__Task details__: In the listing below, find the line containing "pink star: (75, 109) -> (29, 60), moved" and the line containing "green cross: (51, 111) -> (31, 80), turned 32". Repeat exactly those two lines and every line between them, nothing more.

__Listed entries__:

_____

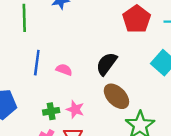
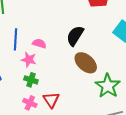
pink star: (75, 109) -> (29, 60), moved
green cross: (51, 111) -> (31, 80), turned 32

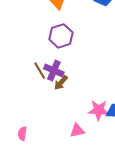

_____

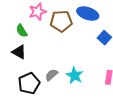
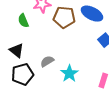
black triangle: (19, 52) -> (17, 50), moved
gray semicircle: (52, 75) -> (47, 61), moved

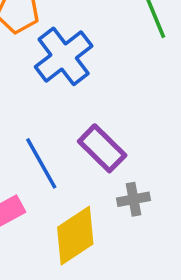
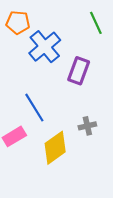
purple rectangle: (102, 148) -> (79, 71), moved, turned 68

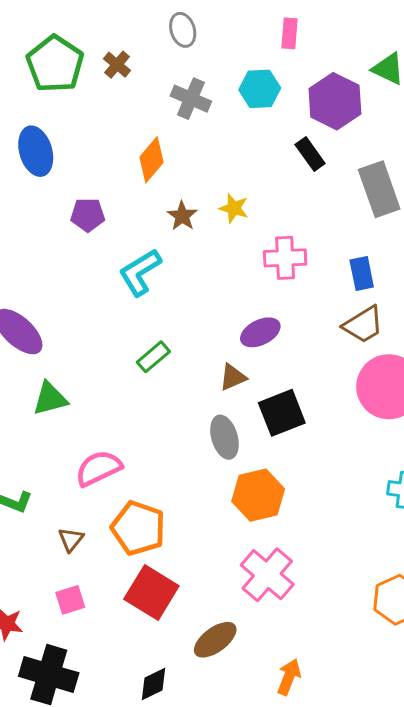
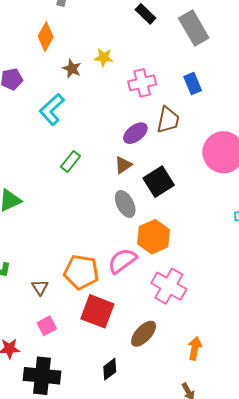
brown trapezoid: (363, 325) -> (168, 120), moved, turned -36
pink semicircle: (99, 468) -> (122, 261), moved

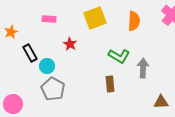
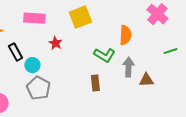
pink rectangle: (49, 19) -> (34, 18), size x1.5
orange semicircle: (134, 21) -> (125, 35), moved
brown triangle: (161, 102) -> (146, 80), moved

_____

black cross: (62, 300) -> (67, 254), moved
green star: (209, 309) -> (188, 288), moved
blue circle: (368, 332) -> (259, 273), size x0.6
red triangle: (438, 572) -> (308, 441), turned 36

_____

__Exercise result__:
pink star: (75, 109) -> (29, 60), moved
green cross: (51, 111) -> (31, 80), turned 32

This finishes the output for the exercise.